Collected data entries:
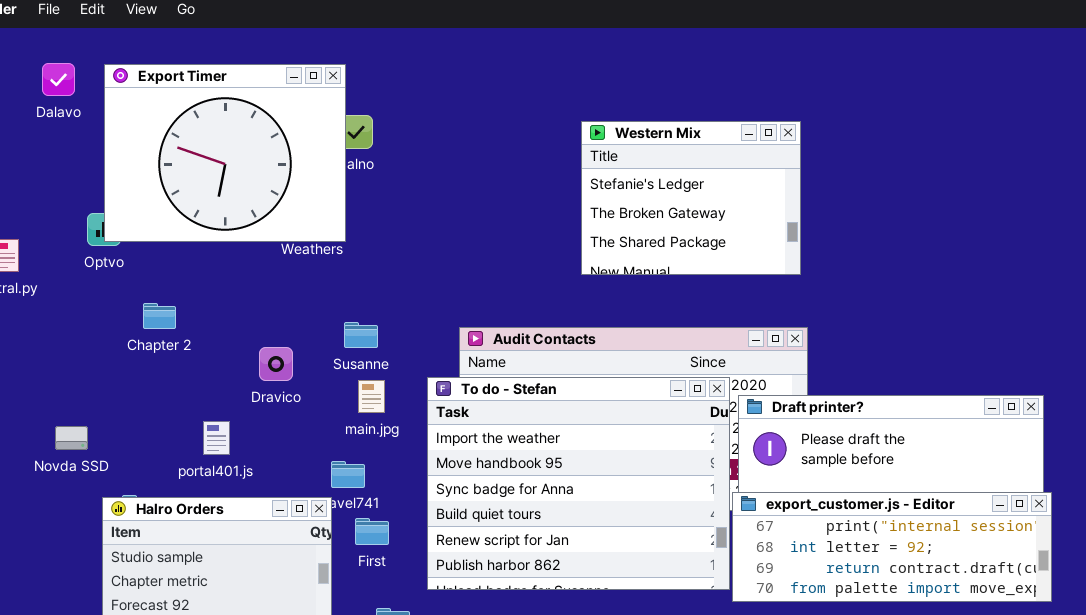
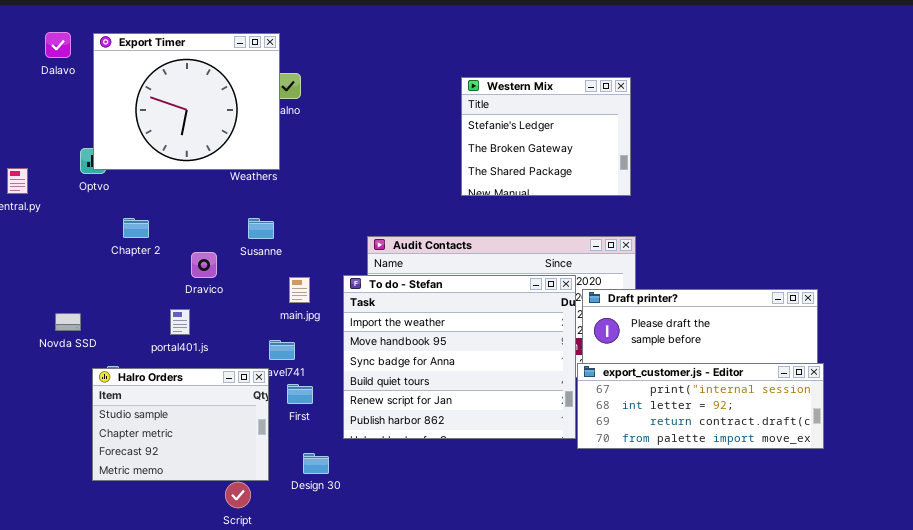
Susanne: [344,322,378,348] -> [248,218,274,239], moved
Dravico: [259,347,293,381] -> [191,252,217,278], moved

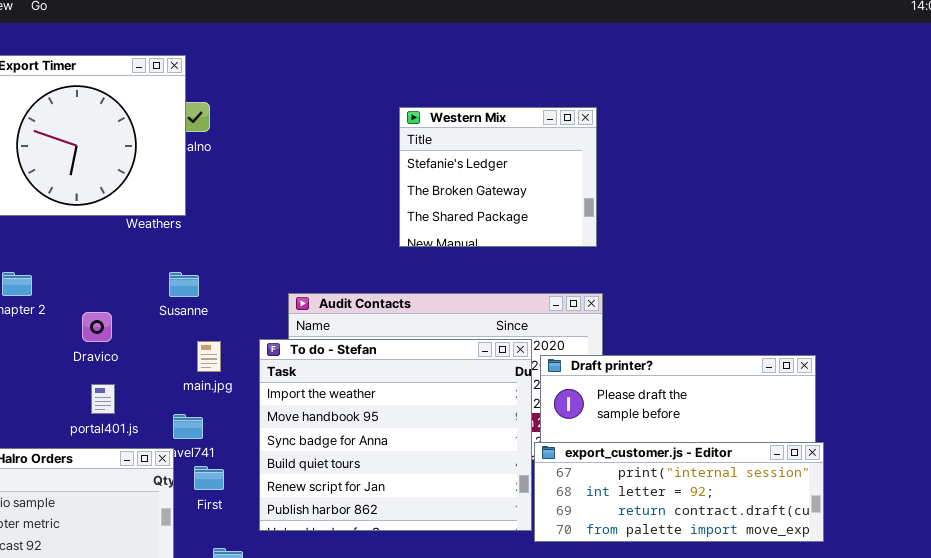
Susanne: [248,218,274,239] -> [169,272,199,297], moved
portal401.js: [170,309,190,335] -> [91,384,115,414], moved

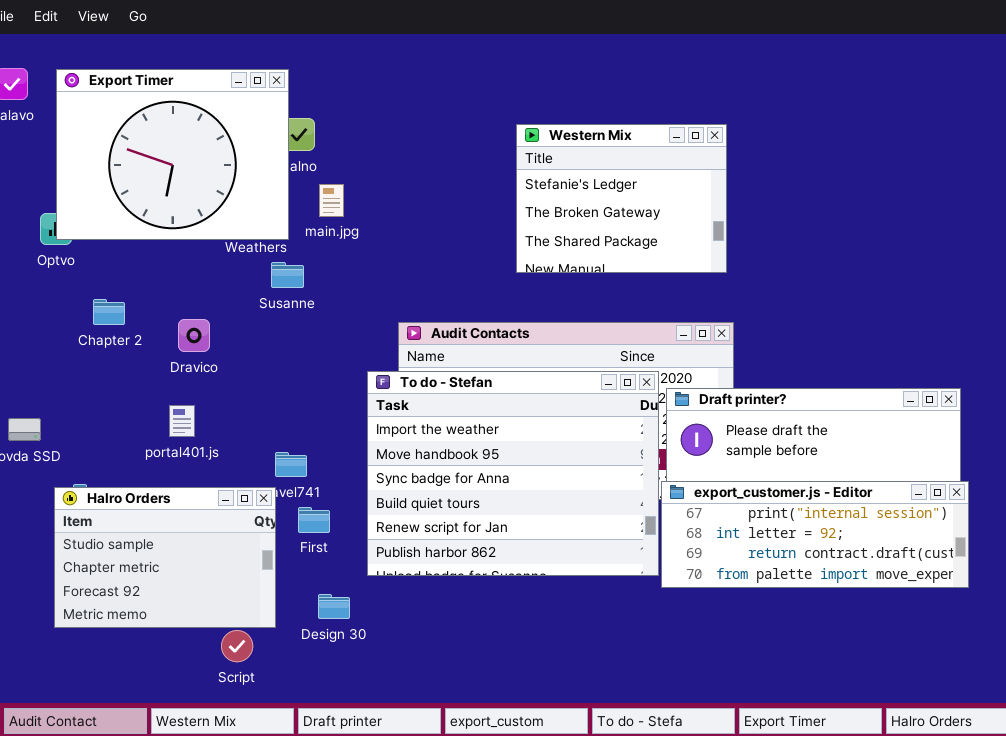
Susanne: [169,272,199,297] -> [271,262,304,288], moved
Dravico: [82,312,112,342] -> [178,319,210,352], moved
main.jpg: [197,341,221,372] -> [319,184,344,217], moved
portal401.js: [91,384,115,414] -> [169,405,195,437], moved

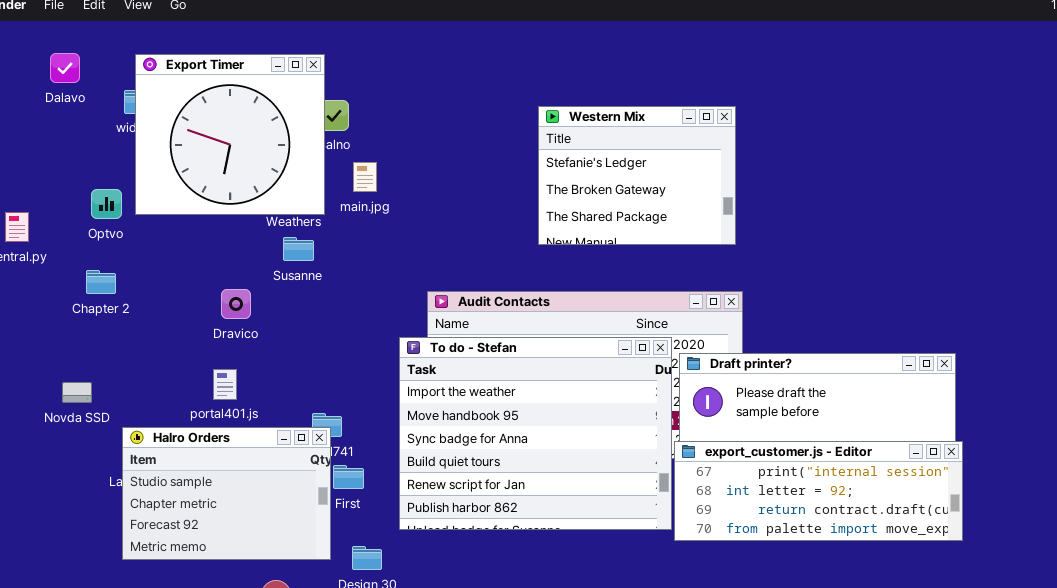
Export Timer: [56,69,289,240] -> [135,54,325,215], resized
Susanne: [271,262,304,288] -> [283,237,314,261], moved
Chapter 2: [93,299,125,325] -> [86,270,116,294], moved
Halro Orders: [54,487,276,628] -> [122,427,331,560], moved

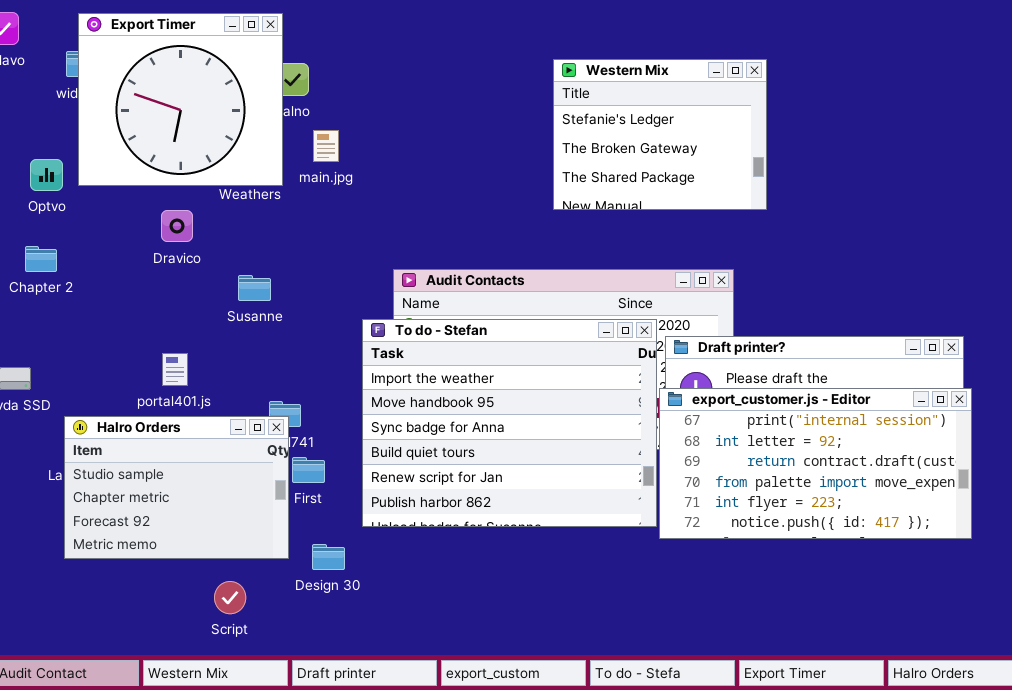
Western Mix: [538,106,736,245] -> [553,59,767,210], moved
Susanne: [283,237,314,261] -> [238,275,271,301], moved
Dravico: [221,289,251,319] -> [161,210,193,242], moved
export_customer.js - Editor: [674,441,963,541] -> [659,388,972,539], resized

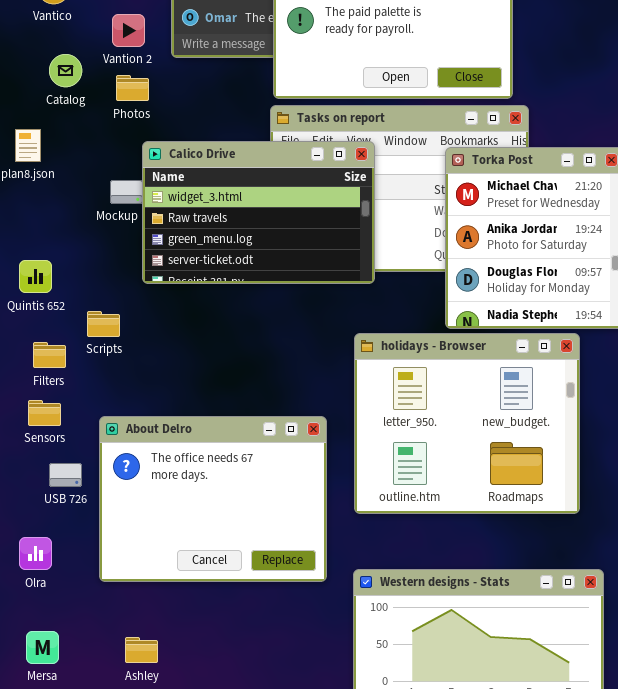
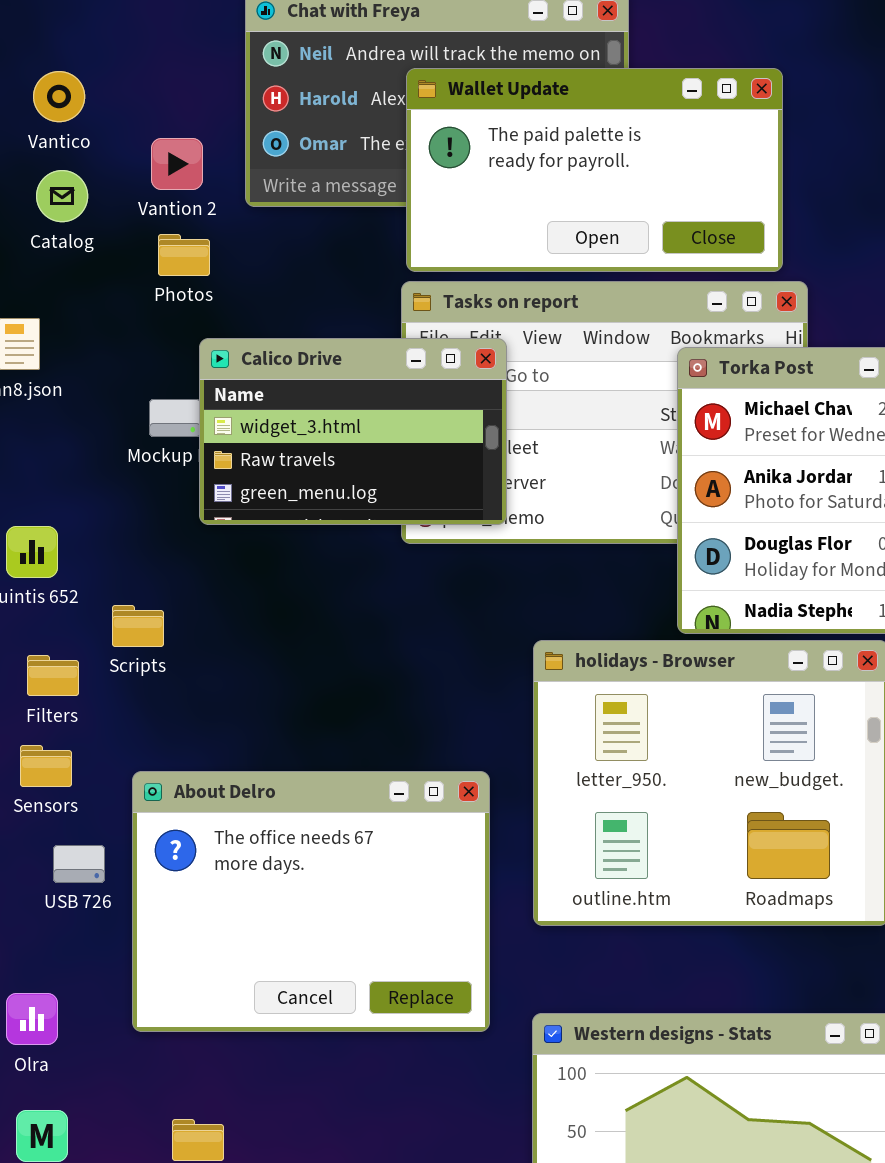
Catalog: [49,54,82,87] -> [36,170,88,222], moved
Calico Drive: [142,141,375,284] -> [199,338,507,525], resized
Olra: [19,537,52,570] -> [6,993,58,1045], moved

Task details: Transcribe every line of the data exactly. No pictures go in the copy.

Answer for the task:
Susanne: [344,322,378,348] -> [248,218,274,239], moved
Dravico: [259,347,293,381] -> [191,252,217,278], moved

Susanne: [248,218,274,239] -> [169,272,199,297], moved
portal401.js: [170,309,190,335] -> [91,384,115,414], moved

Susanne: [169,272,199,297] -> [271,262,304,288], moved
Dravico: [82,312,112,342] -> [178,319,210,352], moved
main.jpg: [197,341,221,372] -> [319,184,344,217], moved
portal401.js: [91,384,115,414] -> [169,405,195,437], moved

Export Timer: [56,69,289,240] -> [135,54,325,215], resized
Susanne: [271,262,304,288] -> [283,237,314,261], moved
Chapter 2: [93,299,125,325] -> [86,270,116,294], moved
Halro Orders: [54,487,276,628] -> [122,427,331,560], moved

Western Mix: [538,106,736,245] -> [553,59,767,210], moved
Susanne: [283,237,314,261] -> [238,275,271,301], moved
Dravico: [221,289,251,319] -> [161,210,193,242], moved
export_customer.js - Editor: [674,441,963,541] -> [659,388,972,539], resized

Catalog: [49,54,82,87] -> [36,170,88,222], moved
Calico Drive: [142,141,375,284] -> [199,338,507,525], resized
Olra: [19,537,52,570] -> [6,993,58,1045], moved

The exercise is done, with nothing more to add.